Entries shown:
***

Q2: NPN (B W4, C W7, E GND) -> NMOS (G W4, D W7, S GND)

***

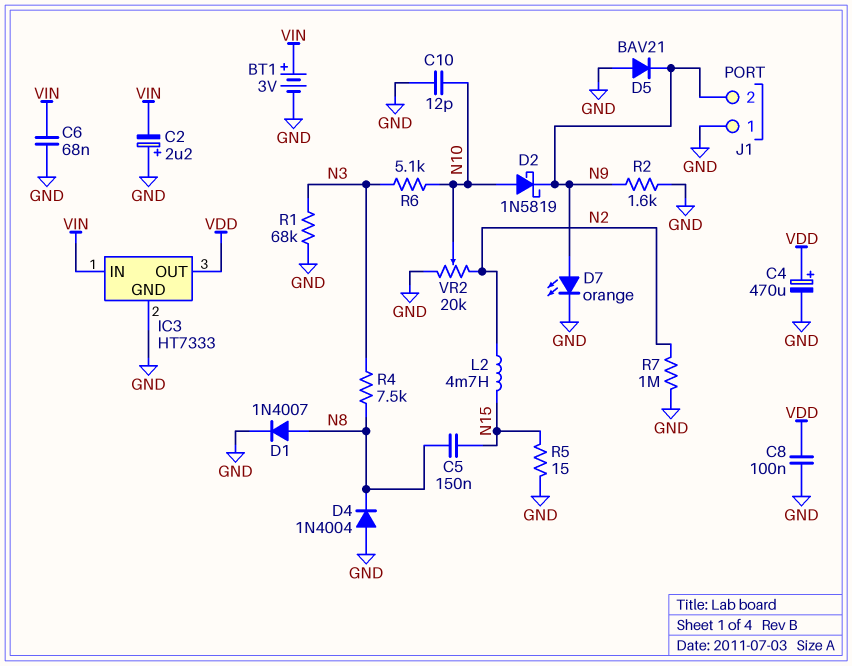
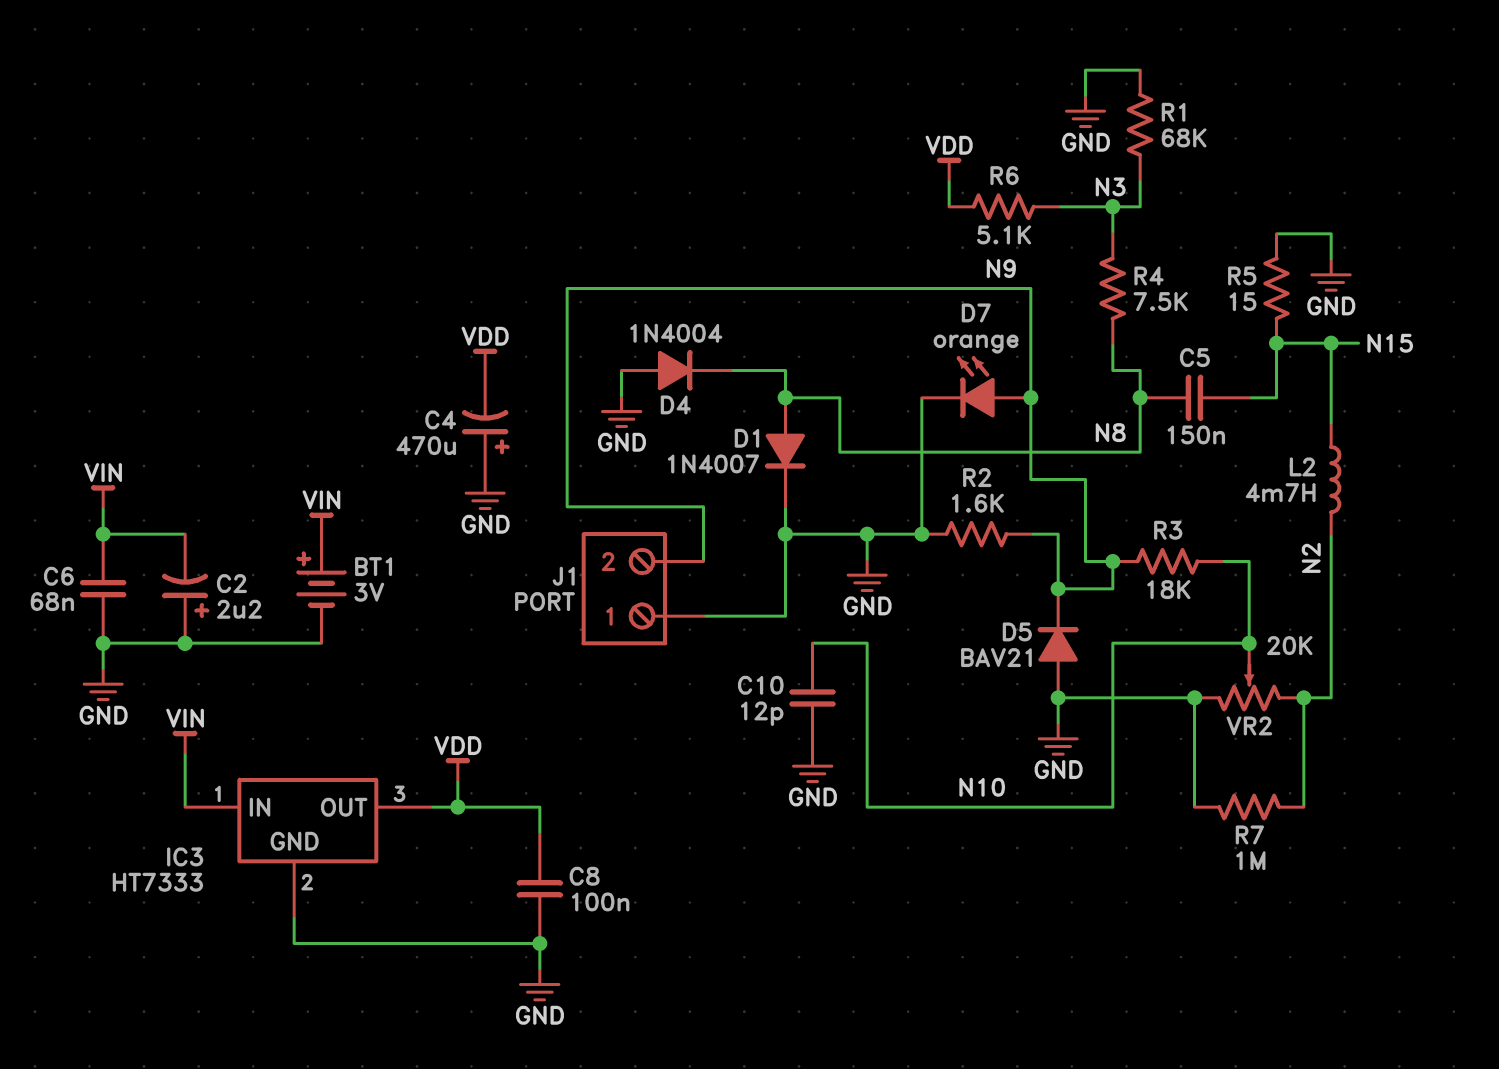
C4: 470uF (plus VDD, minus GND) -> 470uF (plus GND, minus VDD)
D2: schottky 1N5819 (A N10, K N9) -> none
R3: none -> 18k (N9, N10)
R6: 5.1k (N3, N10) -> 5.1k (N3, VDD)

***

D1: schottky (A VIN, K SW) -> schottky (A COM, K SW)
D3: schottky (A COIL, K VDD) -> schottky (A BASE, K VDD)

***

Brief:
Find the word "schottky" in the records and pull out each line that has it.

Completed exercise:
D2: schottky 1N5819 (A N10, K N9) -> none
D1: schottky (A VIN, K SW) -> schottky (A COM, K SW)
D3: schottky (A COIL, K VDD) -> schottky (A BASE, K VDD)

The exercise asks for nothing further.